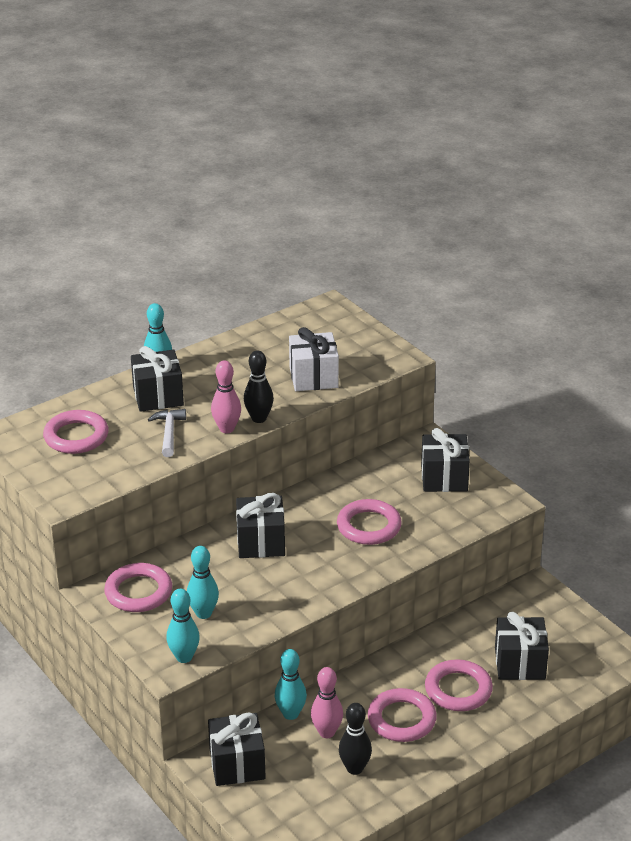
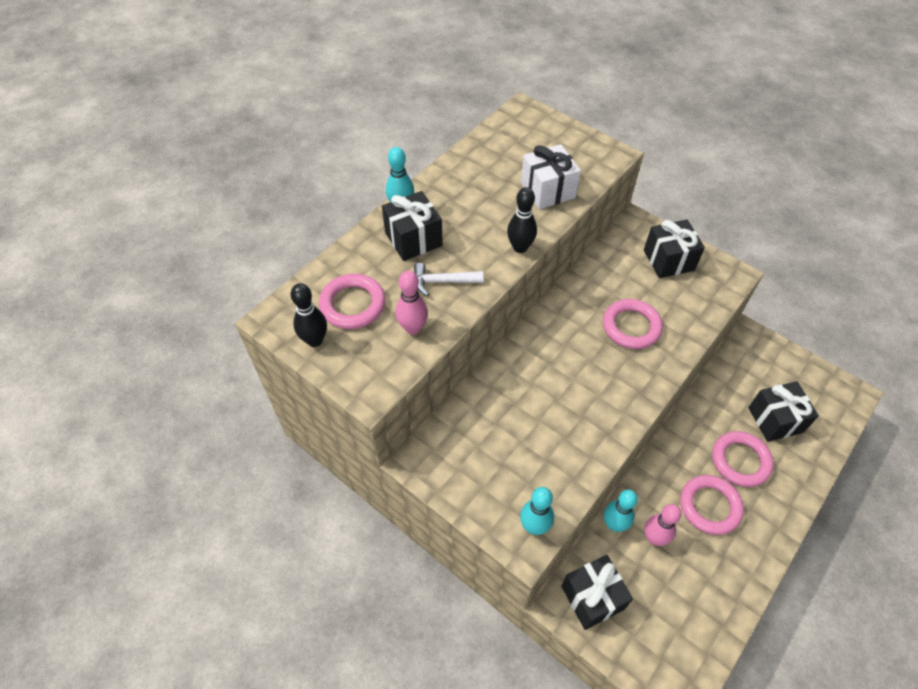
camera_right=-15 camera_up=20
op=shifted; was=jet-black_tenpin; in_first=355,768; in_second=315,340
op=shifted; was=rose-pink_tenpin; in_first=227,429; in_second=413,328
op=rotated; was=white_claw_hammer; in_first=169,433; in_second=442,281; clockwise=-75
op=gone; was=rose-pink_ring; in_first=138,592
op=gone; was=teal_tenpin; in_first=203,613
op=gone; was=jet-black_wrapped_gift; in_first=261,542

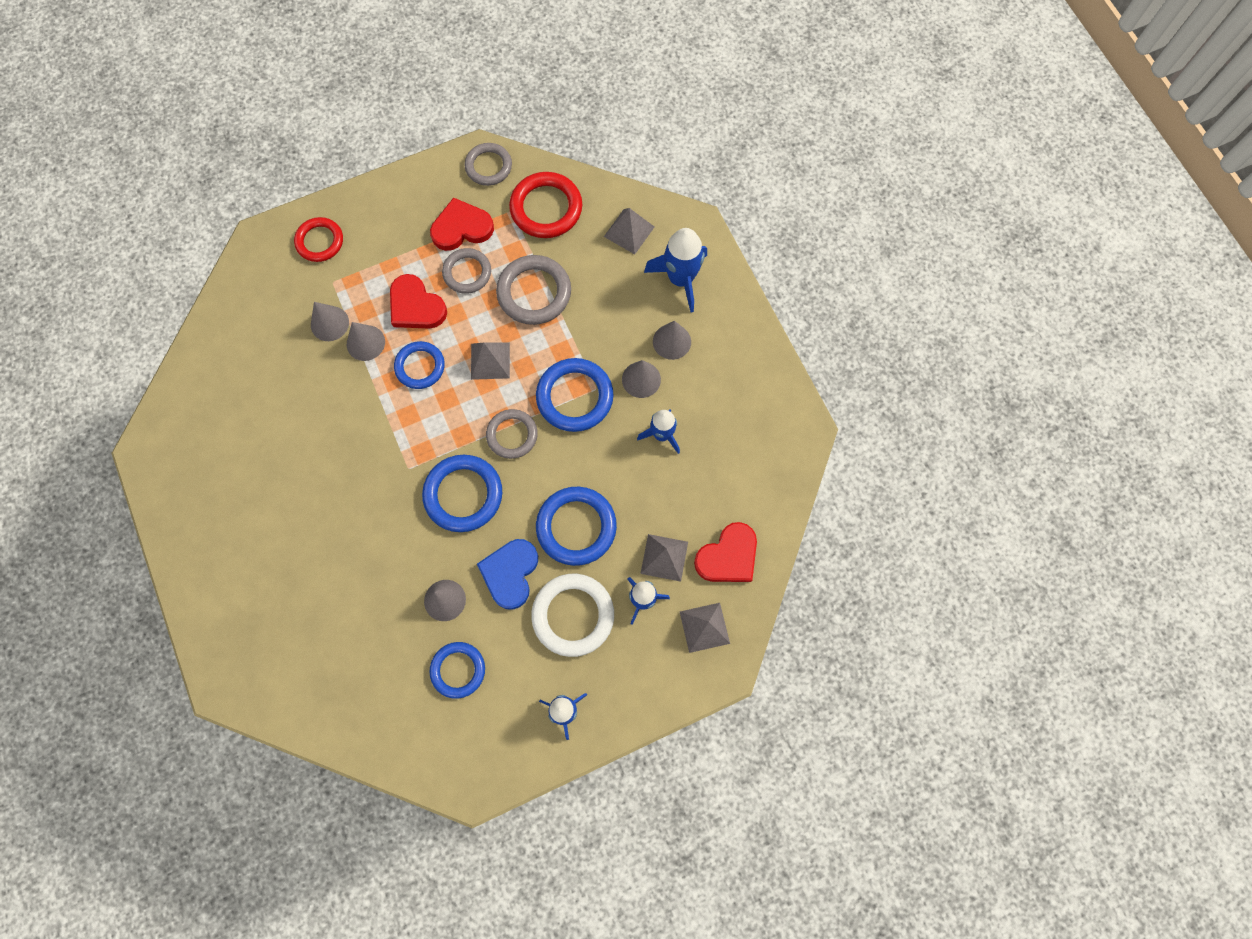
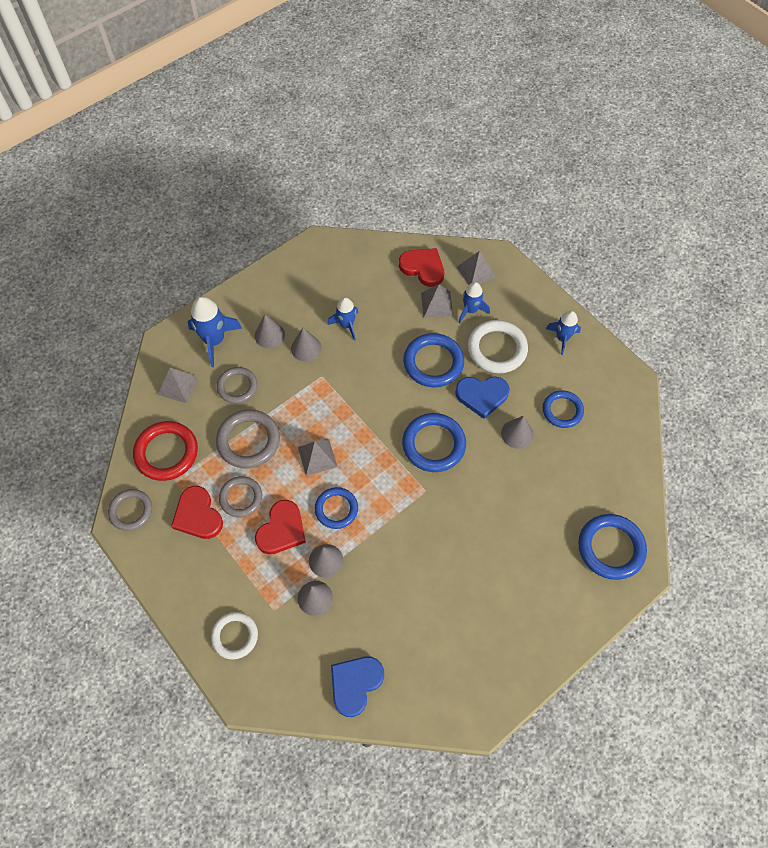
camera_right=-105 camera_up=-10
op=repainted; was=scarlet_ring; now=white_ring; in_first=320,241; in_second=235,636
op=shifted; was=grey_ring; in_first=512,435; in_second=237,387
op=new; now=cobalt_love_heart; in_second=355,684
op=shifted; was=cobalt_ring; in_first=575,397; in_second=611,548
==================================================
▸ **Description of the task**
Copy, from the material above, each line in which the string "rose" occurs.

▸ **Solution for this exercise**
op=shifted; was=rose-pink_tenpin; in_first=227,429; in_second=413,328
op=gone; was=rose-pink_ring; in_first=138,592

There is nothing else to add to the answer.